[Exercise description] Beginning with the line where "DHT1 pin DATA: B4 -> A1" appears, please restate each line of the records below word for word until the last one, inclusive, and nothing else.

*** Opening of Record excerpts ***

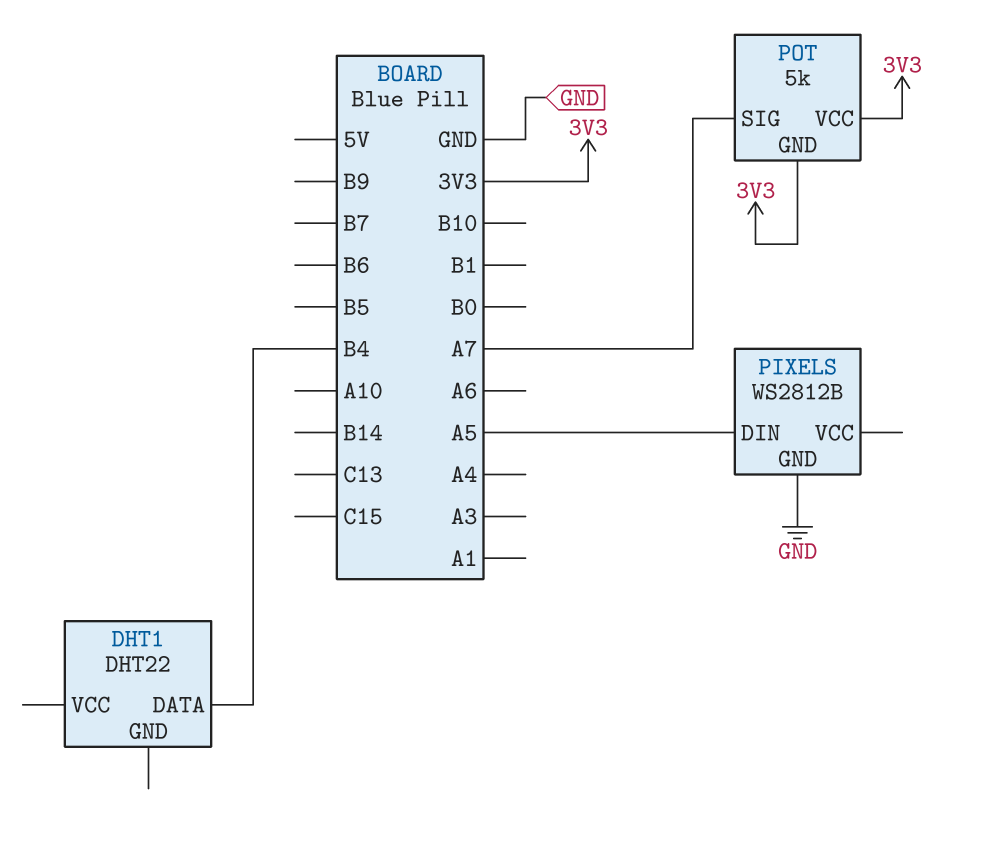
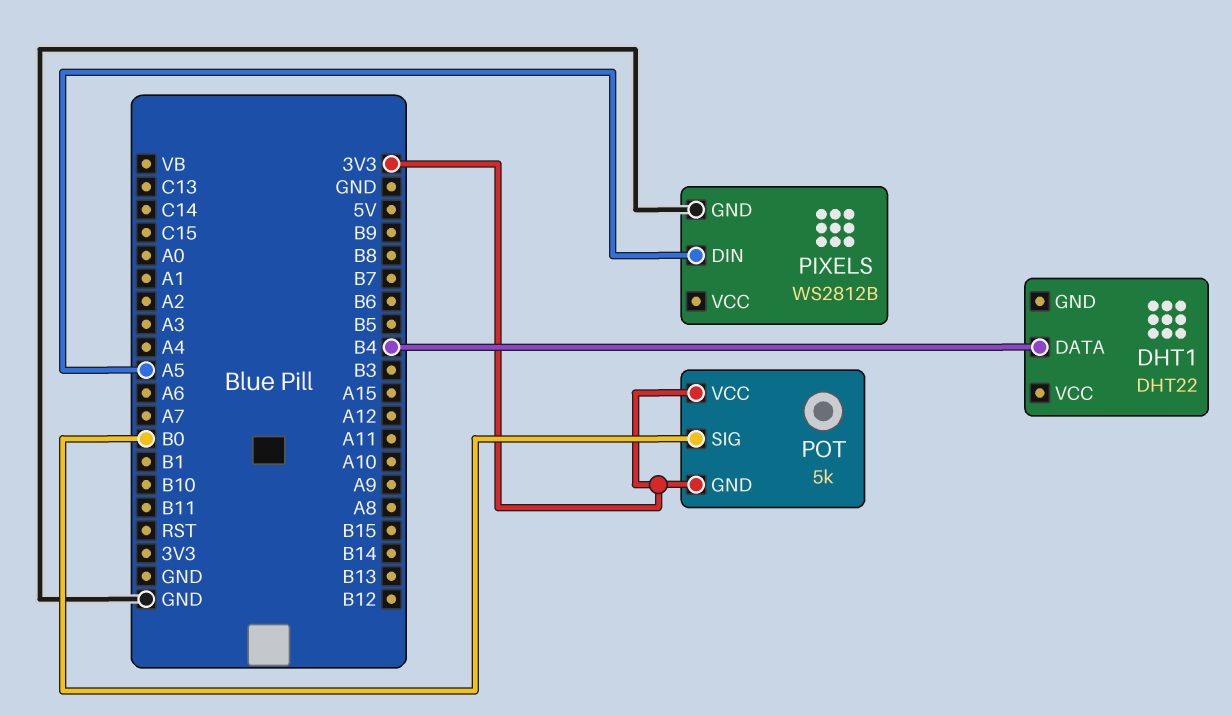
POT pin SIG: A7 -> B0

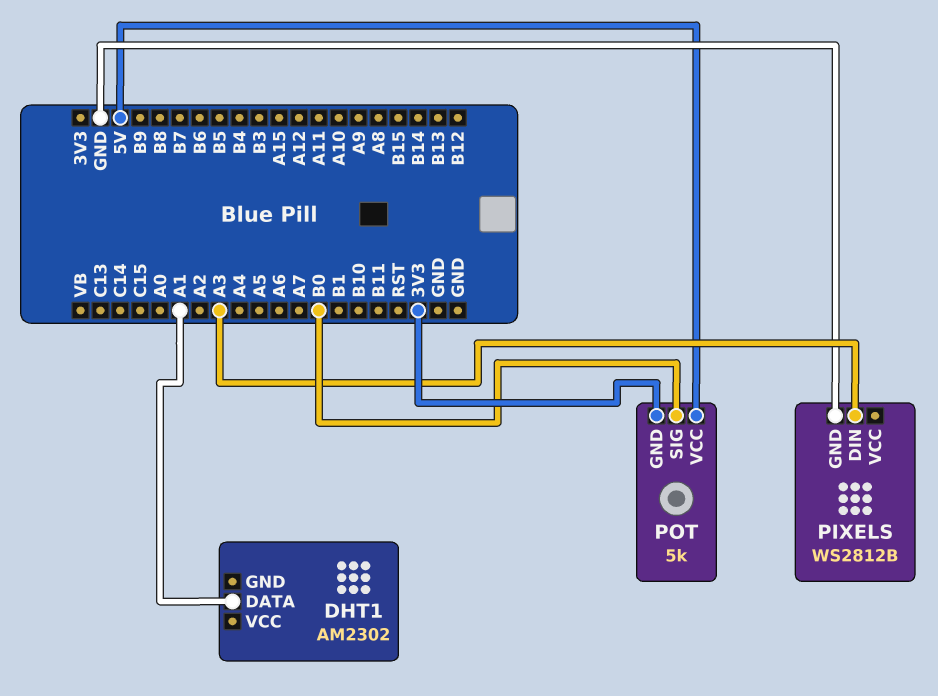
DHT1: DHT22 -> AM2302
DHT1 pin DATA: B4 -> A1
PIXELS pin DIN: A5 -> A3
POT pin VCC: 3V3 -> 5V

*** Close of Record excerpts ***

[Task output]
DHT1 pin DATA: B4 -> A1
PIXELS pin DIN: A5 -> A3
POT pin VCC: 3V3 -> 5V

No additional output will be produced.